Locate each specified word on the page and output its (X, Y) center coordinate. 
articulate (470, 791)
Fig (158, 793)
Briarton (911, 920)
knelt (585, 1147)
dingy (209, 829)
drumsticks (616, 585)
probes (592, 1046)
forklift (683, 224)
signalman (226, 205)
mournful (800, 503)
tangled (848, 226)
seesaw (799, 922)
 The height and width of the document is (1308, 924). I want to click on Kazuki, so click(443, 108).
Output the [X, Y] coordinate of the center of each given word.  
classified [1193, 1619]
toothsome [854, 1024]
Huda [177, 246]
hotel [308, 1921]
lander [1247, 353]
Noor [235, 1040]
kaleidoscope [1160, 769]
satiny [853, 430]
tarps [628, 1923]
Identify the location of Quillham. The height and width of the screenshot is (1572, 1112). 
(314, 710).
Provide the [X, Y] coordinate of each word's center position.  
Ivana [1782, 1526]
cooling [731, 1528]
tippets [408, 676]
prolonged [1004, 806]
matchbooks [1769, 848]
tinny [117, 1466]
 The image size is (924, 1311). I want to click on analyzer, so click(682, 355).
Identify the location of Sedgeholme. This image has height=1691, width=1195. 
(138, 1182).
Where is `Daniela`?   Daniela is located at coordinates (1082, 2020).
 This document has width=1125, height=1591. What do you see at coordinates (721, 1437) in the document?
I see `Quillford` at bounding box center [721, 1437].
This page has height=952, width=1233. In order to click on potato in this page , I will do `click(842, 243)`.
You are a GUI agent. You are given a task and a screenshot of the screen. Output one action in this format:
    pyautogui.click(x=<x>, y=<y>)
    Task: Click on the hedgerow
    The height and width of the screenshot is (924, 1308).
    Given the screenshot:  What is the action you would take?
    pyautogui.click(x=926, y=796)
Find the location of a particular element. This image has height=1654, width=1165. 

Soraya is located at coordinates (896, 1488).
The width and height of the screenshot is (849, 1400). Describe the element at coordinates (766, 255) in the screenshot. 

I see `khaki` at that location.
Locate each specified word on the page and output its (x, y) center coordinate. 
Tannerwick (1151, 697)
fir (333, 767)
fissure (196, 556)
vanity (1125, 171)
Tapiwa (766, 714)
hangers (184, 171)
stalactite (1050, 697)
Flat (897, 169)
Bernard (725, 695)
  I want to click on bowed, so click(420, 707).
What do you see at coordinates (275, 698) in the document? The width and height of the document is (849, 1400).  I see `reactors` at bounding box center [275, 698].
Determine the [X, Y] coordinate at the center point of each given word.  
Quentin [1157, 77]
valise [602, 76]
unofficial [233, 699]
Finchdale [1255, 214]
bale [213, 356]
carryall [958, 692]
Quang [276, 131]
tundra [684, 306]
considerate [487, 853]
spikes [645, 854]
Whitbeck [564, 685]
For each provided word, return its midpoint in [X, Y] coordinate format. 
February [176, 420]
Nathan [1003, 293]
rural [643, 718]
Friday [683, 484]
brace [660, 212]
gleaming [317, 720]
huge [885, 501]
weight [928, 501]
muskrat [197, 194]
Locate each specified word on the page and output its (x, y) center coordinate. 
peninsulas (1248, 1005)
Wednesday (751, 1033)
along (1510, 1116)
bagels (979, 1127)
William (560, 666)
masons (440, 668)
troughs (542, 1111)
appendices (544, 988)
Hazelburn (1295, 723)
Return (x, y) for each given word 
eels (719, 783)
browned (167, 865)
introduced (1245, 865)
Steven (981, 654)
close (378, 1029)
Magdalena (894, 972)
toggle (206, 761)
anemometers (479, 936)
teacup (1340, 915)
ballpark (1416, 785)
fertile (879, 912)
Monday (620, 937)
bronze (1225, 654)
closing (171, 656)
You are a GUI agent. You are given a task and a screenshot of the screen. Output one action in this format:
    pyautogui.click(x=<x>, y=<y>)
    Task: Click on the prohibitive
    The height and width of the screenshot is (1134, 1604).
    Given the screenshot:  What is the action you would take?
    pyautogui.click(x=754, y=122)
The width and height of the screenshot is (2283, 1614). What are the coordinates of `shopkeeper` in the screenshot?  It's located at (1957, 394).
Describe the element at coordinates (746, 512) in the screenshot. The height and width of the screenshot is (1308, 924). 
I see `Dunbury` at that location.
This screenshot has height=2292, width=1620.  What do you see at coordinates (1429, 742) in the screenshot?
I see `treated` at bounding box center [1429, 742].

# # #

**Task statement:** Rewrite the listing from the line with "Whitbeck [564, 685]" to the line with "closing (171, 656)", replacing "midpoint" with "center" and keeping everything else the same.

**Response below:**
Whitbeck [564, 685]
For each provided word, return its center in [X, Y] coordinate format. 
February [176, 420]
Nathan [1003, 293]
rural [643, 718]
Friday [683, 484]
brace [660, 212]
gleaming [317, 720]
huge [885, 501]
weight [928, 501]
muskrat [197, 194]
Locate each specified word on the page and output its (x, y) center coordinate. 
peninsulas (1248, 1005)
Wednesday (751, 1033)
along (1510, 1116)
bagels (979, 1127)
William (560, 666)
masons (440, 668)
troughs (542, 1111)
appendices (544, 988)
Hazelburn (1295, 723)
Return (x, y) for each given word 
eels (719, 783)
browned (167, 865)
introduced (1245, 865)
Steven (981, 654)
close (378, 1029)
Magdalena (894, 972)
toggle (206, 761)
anemometers (479, 936)
teacup (1340, 915)
ballpark (1416, 785)
fertile (879, 912)
Monday (620, 937)
bronze (1225, 654)
closing (171, 656)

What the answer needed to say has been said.